## Exercise aim
Copy all records precisely, apart from the pictures.

(Change detection outputs)
BEGIN

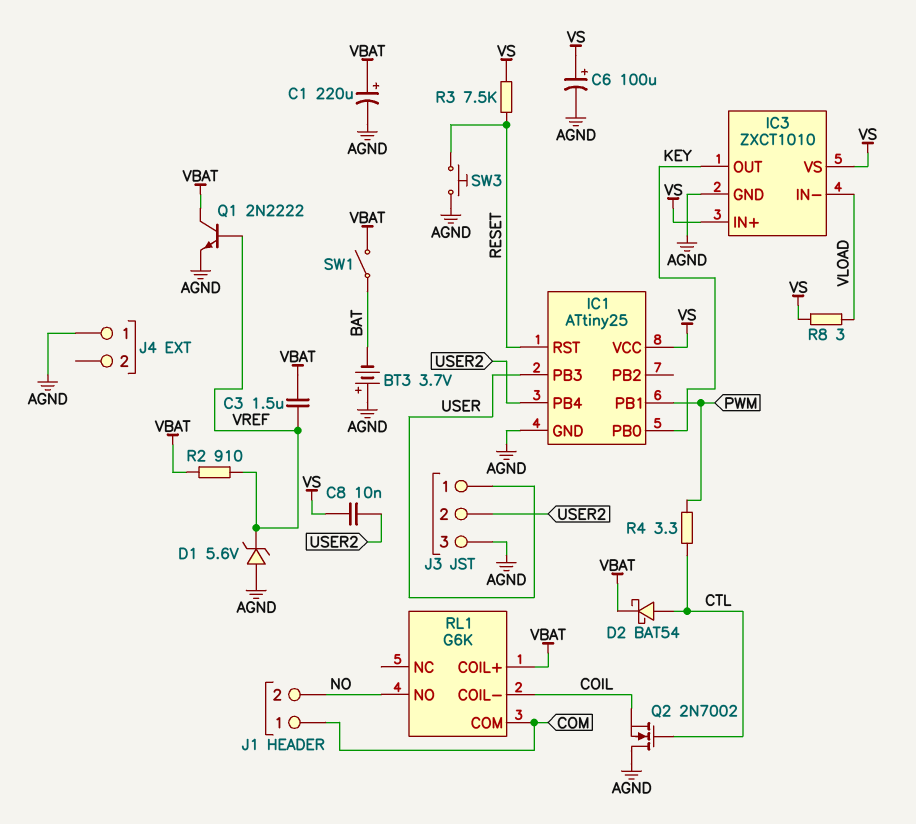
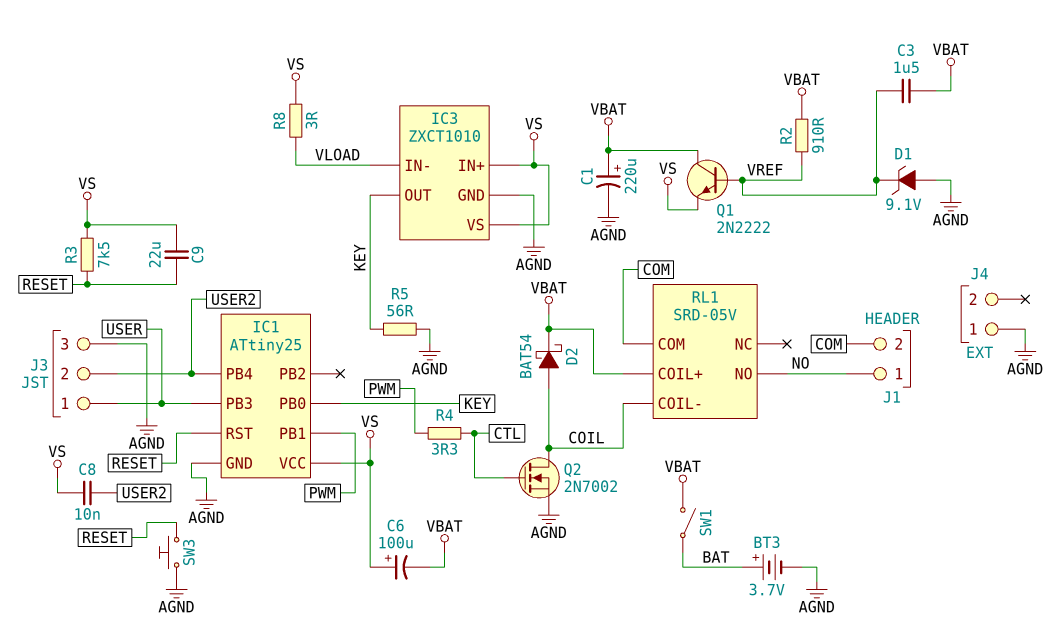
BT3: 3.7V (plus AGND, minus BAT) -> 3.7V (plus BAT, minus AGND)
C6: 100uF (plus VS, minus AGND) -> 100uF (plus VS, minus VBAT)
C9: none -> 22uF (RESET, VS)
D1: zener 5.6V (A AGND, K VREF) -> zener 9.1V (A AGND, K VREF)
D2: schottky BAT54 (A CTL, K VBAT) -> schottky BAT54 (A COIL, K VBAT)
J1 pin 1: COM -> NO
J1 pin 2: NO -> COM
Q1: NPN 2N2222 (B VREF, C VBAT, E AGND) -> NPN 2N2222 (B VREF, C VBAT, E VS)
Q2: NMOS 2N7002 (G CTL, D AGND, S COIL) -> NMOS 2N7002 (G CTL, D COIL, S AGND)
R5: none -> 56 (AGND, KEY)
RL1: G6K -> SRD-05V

END

## Output of the exercise
BT3: 3.7V (plus AGND, minus BAT) -> 3.7V (plus BAT, minus AGND)
C6: 100uF (plus VS, minus AGND) -> 100uF (plus VS, minus VBAT)
C9: none -> 22uF (RESET, VS)
D1: zener 5.6V (A AGND, K VREF) -> zener 9.1V (A AGND, K VREF)
D2: schottky BAT54 (A CTL, K VBAT) -> schottky BAT54 (A COIL, K VBAT)
J1 pin 1: COM -> NO
J1 pin 2: NO -> COM
Q1: NPN 2N2222 (B VREF, C VBAT, E AGND) -> NPN 2N2222 (B VREF, C VBAT, E VS)
Q2: NMOS 2N7002 (G CTL, D AGND, S COIL) -> NMOS 2N7002 (G CTL, D COIL, S AGND)
R5: none -> 56 (AGND, KEY)
RL1: G6K -> SRD-05V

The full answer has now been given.